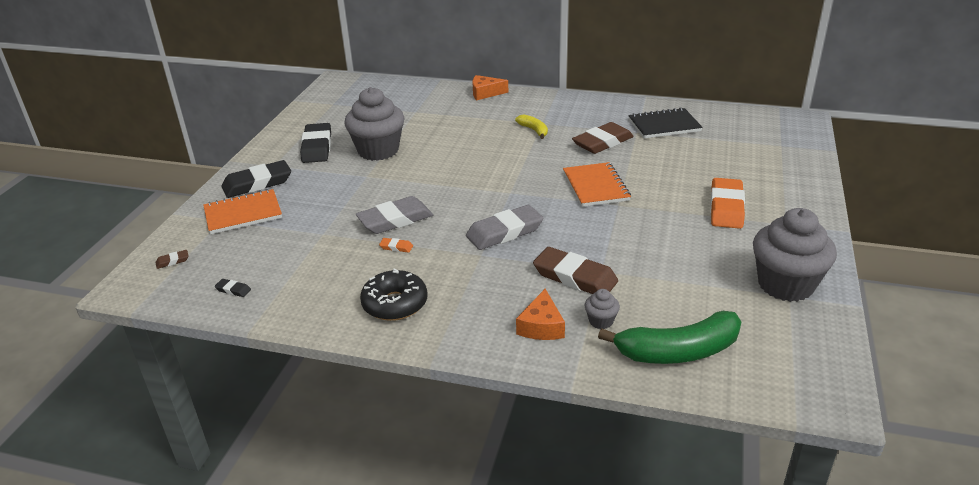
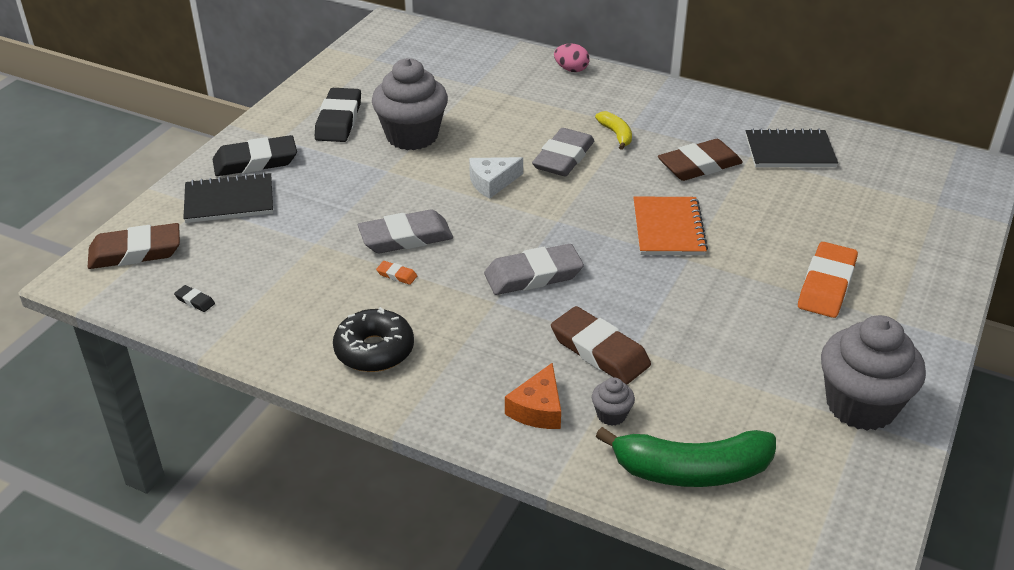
camera: 10 degrees right, 5 degrees up
brown eraser [156,250,189,269] -> brown eraser [88,223,180,269], size x2.40
orange notebook [203,189,282,234] -> black notebook [183,172,273,223]
orange cheese [472,75,508,100] -> pink egg [554,44,590,72]
none -> white cheese [469,157,523,199]
none -> grey eraser [532,128,594,176]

□ □ □ □ □

* _PROBLEM DESCRIPTION_
Transcribe exactly, starting at the line with "none -> white cheese [469,157,523,199]" and continuing through the last line of the data above; leave out all earlier lines.

* _RESPONSE TO THE TASK_
none -> white cheese [469,157,523,199]
none -> grey eraser [532,128,594,176]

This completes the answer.